■ **Problem details**
Somewhere below is a line with "(293, 480) = (308, 344): blue" and, later, a line with "(478, 519) = (400, 463): turquoise"; repeat those two lines and all the lines between them, exactly as they are.

■ **Material provided**

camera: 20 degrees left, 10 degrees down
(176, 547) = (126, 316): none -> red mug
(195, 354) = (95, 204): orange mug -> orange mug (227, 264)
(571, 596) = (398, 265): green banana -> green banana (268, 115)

==

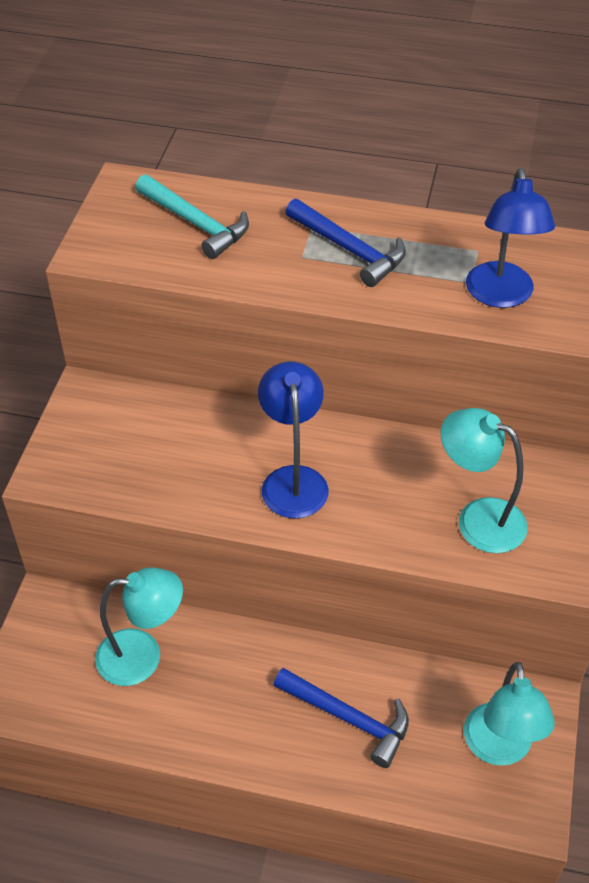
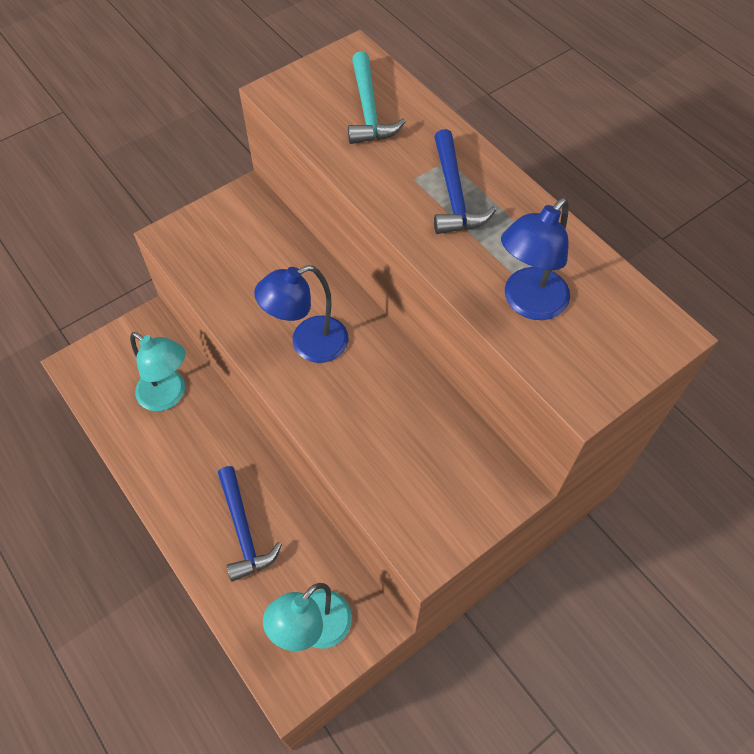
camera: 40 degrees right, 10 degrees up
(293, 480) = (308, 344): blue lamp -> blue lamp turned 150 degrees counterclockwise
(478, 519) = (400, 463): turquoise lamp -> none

■ **Solution to this problem**
(293, 480) = (308, 344): blue lamp -> blue lamp turned 150 degrees counterclockwise
(478, 519) = (400, 463): turquoise lamp -> none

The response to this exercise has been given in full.